Directions for this task:
Return every line of the entries that includes the word "minus".

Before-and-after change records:

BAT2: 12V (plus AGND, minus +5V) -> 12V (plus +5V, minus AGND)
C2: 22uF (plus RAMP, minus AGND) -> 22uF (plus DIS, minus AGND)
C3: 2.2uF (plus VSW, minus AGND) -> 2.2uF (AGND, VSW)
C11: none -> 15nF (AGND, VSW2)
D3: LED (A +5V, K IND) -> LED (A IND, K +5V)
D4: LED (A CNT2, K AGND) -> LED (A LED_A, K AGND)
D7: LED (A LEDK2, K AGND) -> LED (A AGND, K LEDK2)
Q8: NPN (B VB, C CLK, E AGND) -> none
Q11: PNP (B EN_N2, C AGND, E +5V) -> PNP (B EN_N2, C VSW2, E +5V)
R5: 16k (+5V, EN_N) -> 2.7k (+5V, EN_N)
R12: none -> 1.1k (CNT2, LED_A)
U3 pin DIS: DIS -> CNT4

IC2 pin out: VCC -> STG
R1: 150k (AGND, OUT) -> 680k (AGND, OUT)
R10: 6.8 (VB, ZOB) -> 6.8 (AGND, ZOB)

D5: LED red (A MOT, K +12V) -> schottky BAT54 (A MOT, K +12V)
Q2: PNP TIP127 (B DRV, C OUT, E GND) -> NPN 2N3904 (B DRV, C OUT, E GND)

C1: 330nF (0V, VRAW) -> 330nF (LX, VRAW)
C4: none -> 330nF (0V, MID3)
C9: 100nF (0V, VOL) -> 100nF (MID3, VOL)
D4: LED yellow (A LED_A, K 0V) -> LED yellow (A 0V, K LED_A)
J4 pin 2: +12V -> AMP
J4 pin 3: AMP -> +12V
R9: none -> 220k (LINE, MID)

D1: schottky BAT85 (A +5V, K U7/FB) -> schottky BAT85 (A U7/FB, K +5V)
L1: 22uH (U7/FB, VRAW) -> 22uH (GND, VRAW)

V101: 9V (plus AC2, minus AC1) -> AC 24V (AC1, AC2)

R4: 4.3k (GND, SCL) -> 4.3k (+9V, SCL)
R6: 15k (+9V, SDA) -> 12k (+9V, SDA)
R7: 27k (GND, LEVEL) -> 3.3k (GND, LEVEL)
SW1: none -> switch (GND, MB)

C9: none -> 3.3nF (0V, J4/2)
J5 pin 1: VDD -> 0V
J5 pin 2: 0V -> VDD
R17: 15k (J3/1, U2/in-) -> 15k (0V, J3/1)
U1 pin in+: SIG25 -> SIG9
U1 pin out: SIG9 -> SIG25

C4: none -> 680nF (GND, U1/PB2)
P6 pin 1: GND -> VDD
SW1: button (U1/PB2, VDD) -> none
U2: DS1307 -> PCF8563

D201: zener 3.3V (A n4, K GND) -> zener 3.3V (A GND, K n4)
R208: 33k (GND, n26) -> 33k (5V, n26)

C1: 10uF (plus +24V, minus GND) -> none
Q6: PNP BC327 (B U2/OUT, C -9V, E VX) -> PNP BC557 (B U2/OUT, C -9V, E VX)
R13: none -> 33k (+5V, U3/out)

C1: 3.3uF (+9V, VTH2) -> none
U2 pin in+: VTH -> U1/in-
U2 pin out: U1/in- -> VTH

Completed exercise:
BAT2: 12V (plus AGND, minus +5V) -> 12V (plus +5V, minus AGND)
C2: 22uF (plus RAMP, minus AGND) -> 22uF (plus DIS, minus AGND)
C3: 2.2uF (plus VSW, minus AGND) -> 2.2uF (AGND, VSW)
V101: 9V (plus AC2, minus AC1) -> AC 24V (AC1, AC2)
C1: 10uF (plus +24V, minus GND) -> none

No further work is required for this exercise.